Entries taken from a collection
########################################
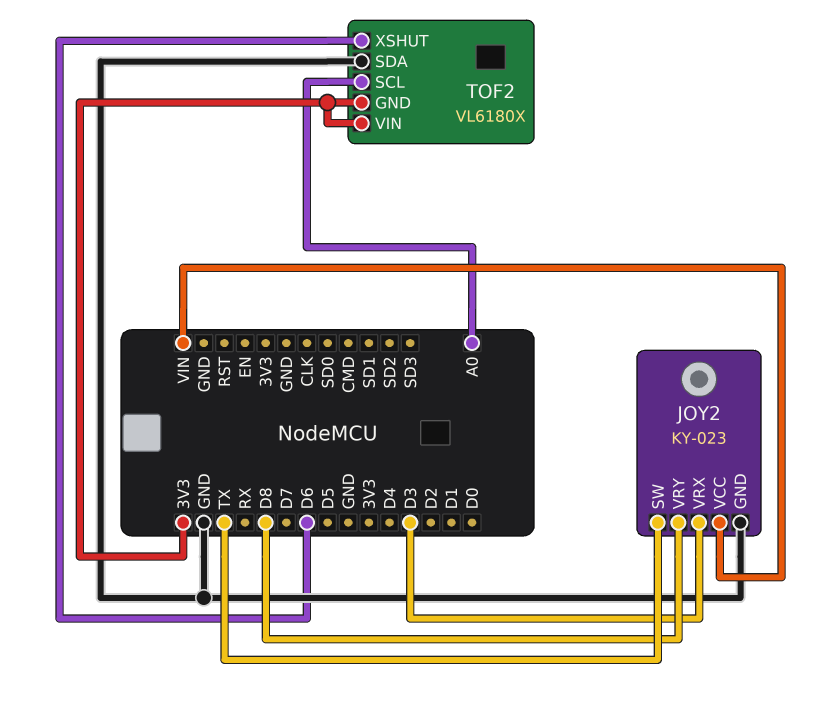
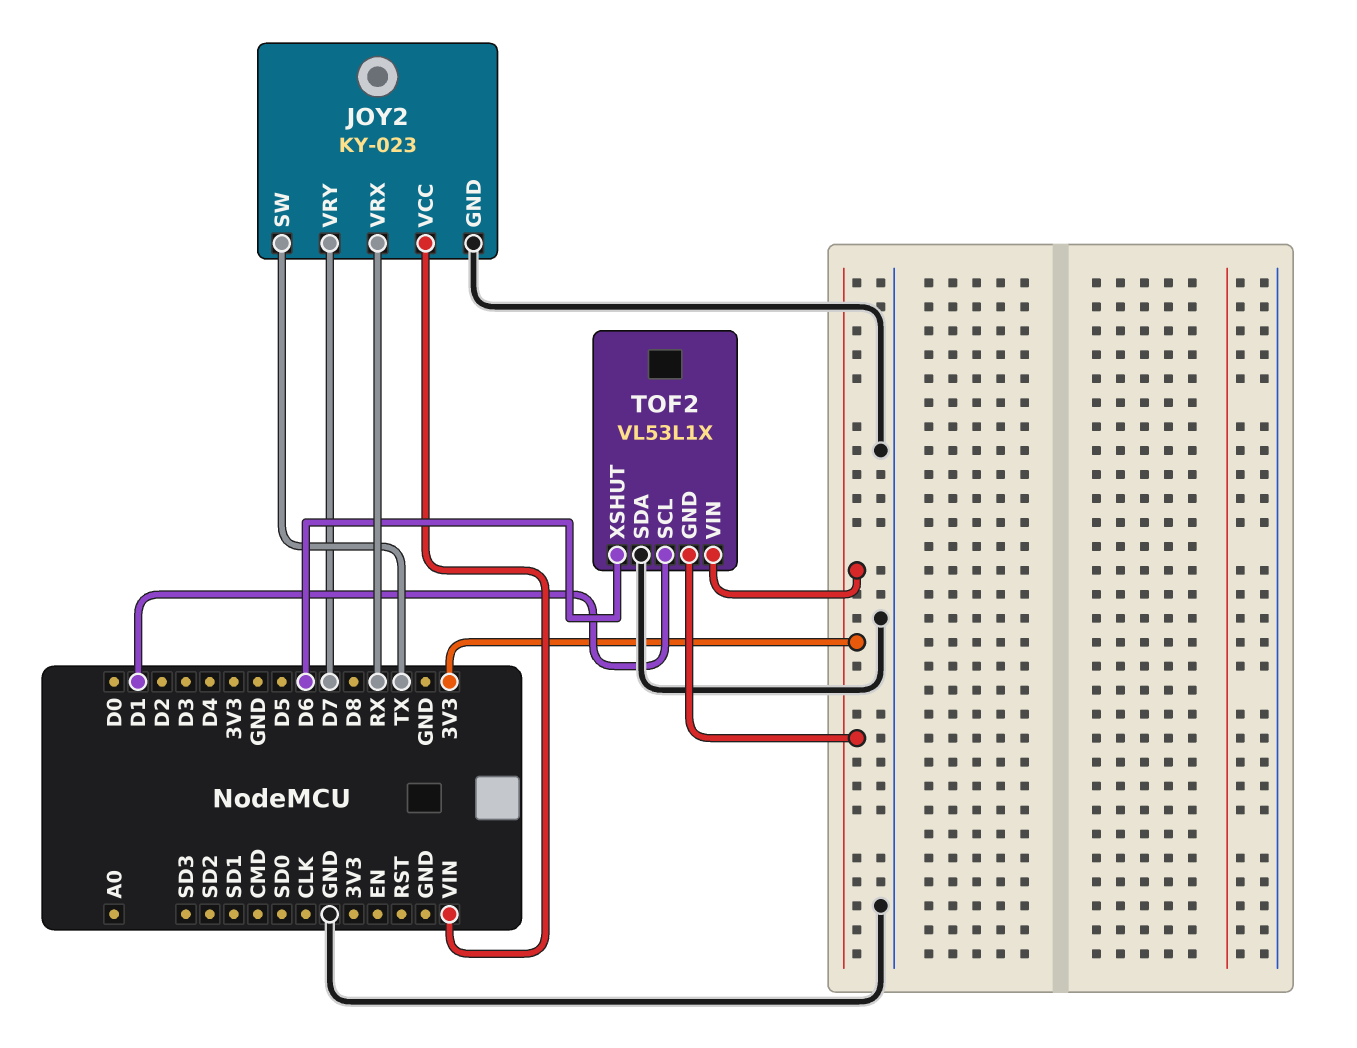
JOY2 pin VRX: D3 -> RX
JOY2 pin VRY: D8 -> D7
TOF2: VL6180X -> VL53L1X
TOF2 pin SCL: A0 -> D1

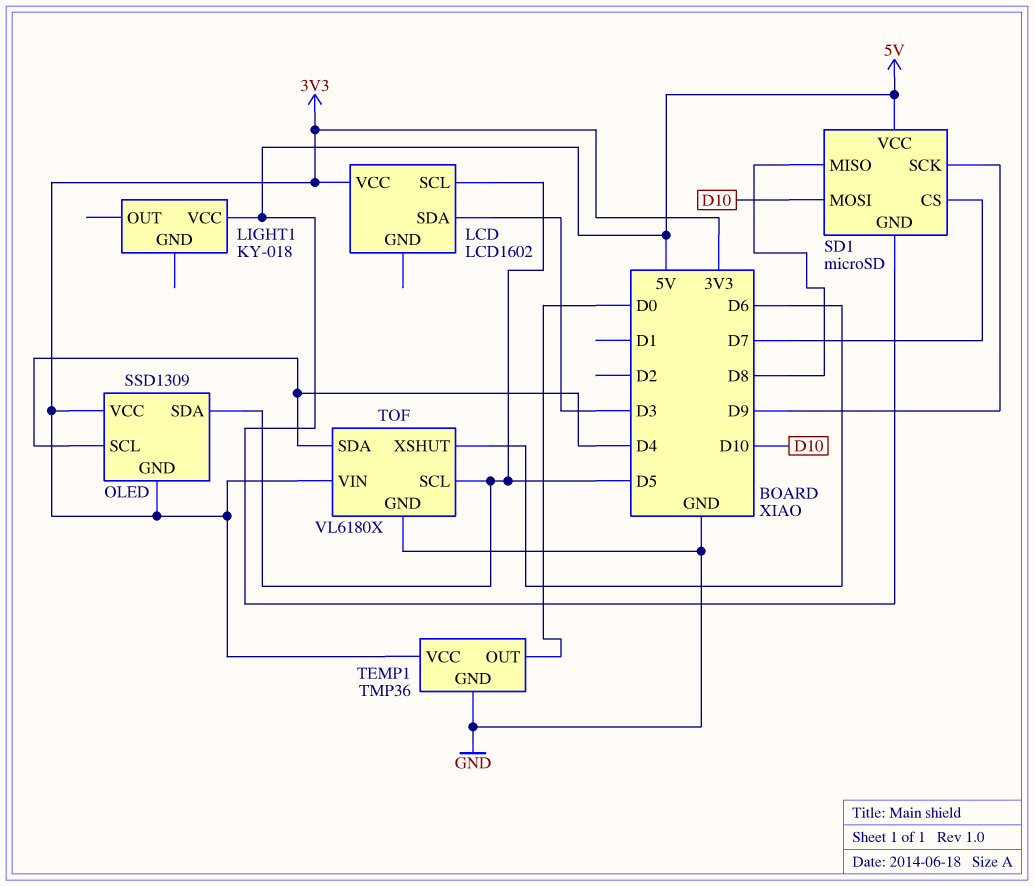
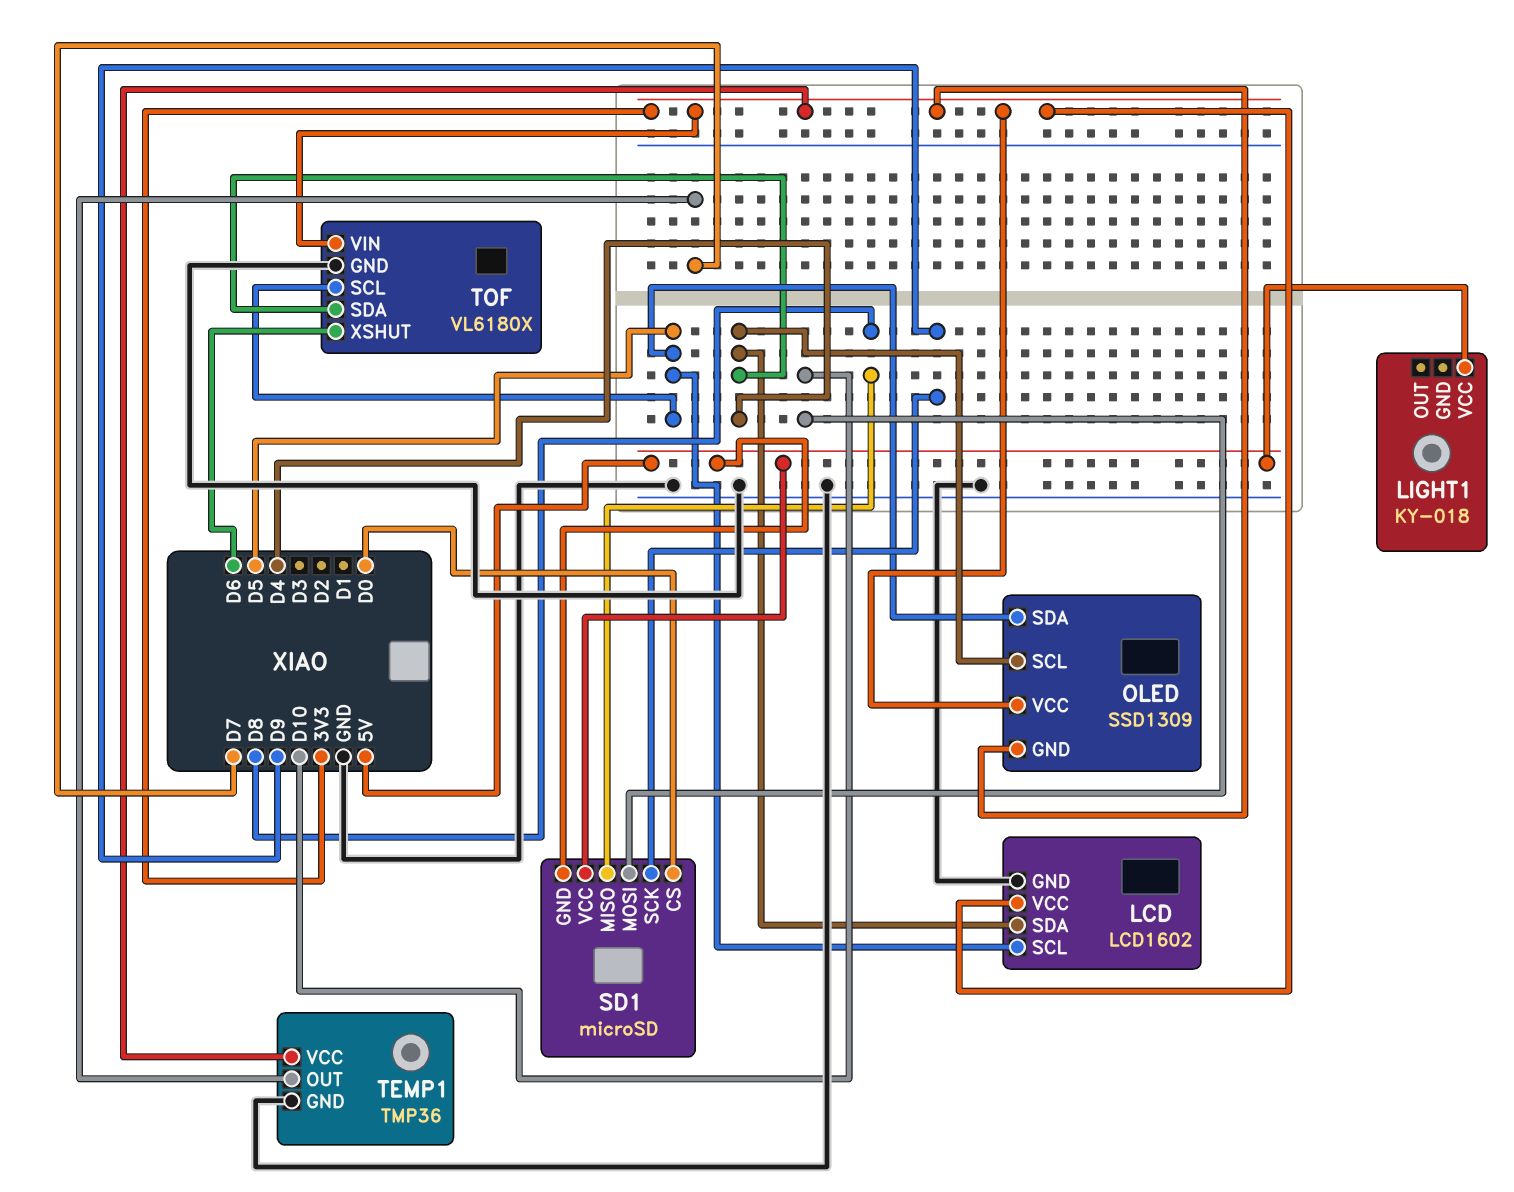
LCD pin GND: none -> GND
LCD pin SDA: D3 -> D4
SD1 pin CS: D7 -> D0
TEMP1 pin OUT: D0 -> D7

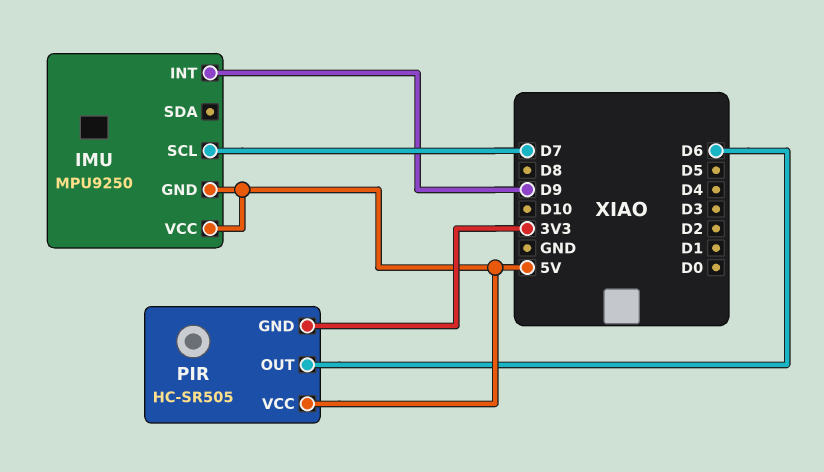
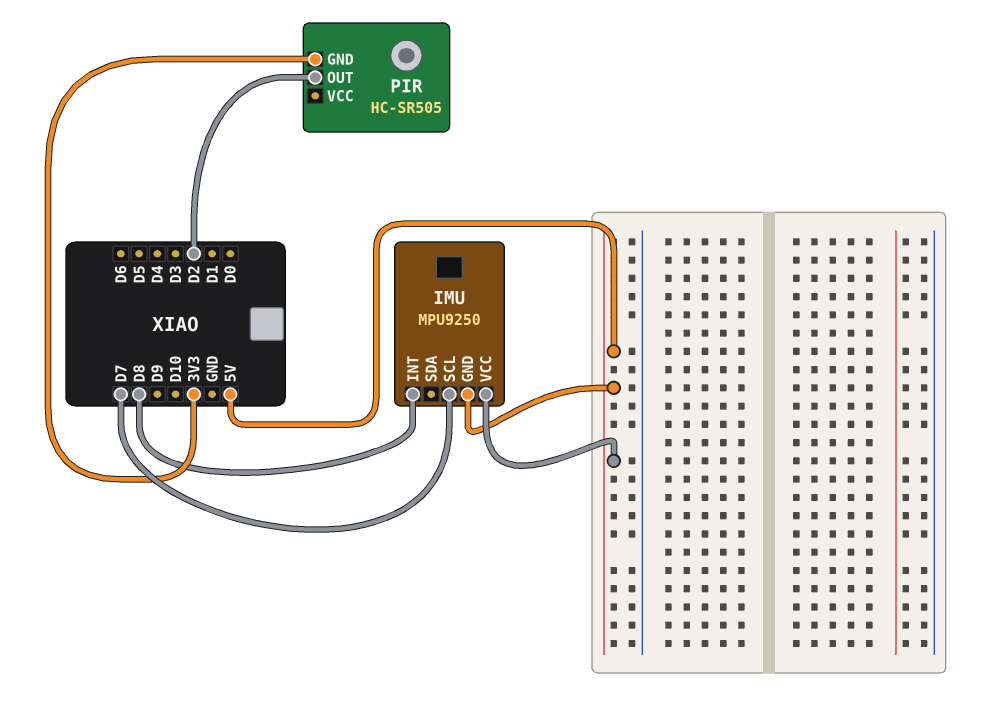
IMU pin INT: D9 -> D8
PIR pin OUT: D6 -> D2
PIR pin VCC: 5V -> none

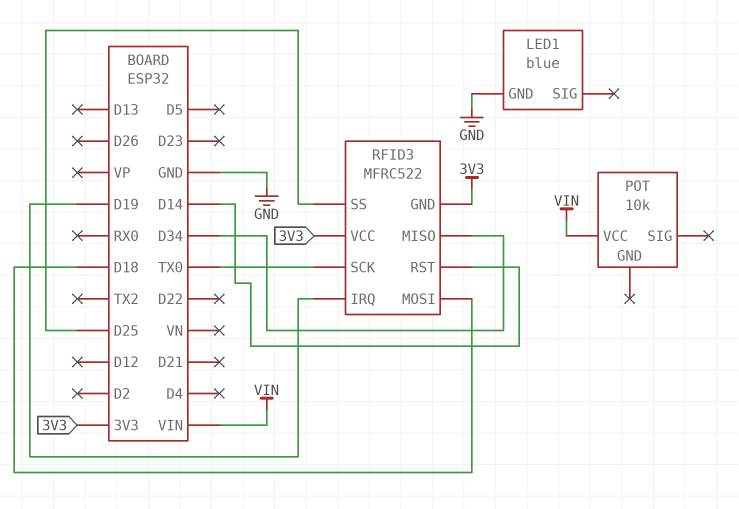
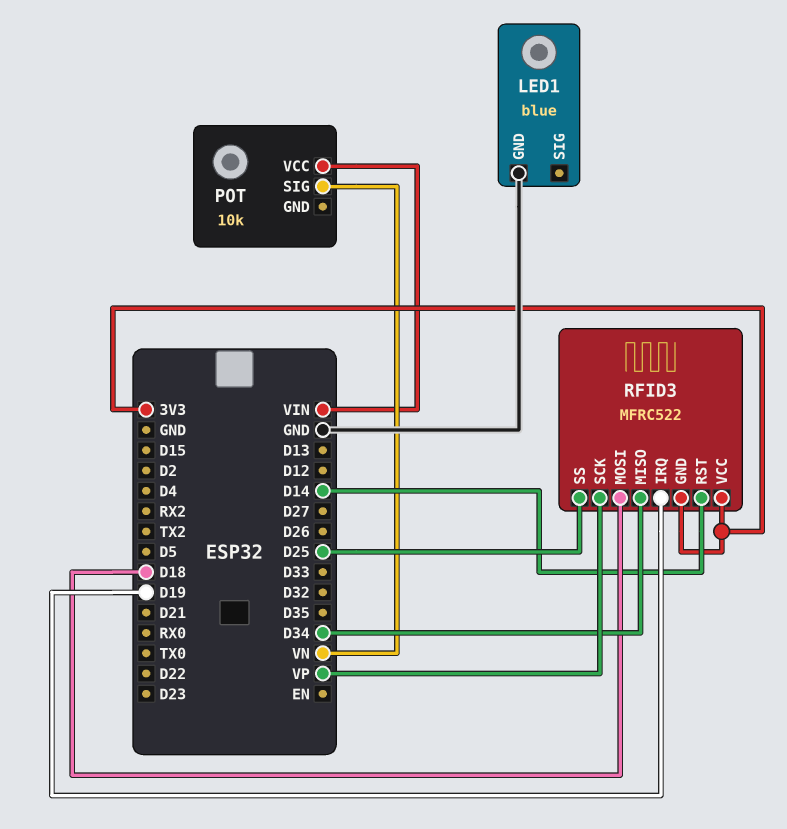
POT pin SIG: none -> VN
RFID3 pin SCK: TX0 -> VP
########################################
Your assignment
Check the records above and copy each line that has the string "none".

Output for this task
LCD pin GND: none -> GND
PIR pin VCC: 5V -> none
POT pin SIG: none -> VN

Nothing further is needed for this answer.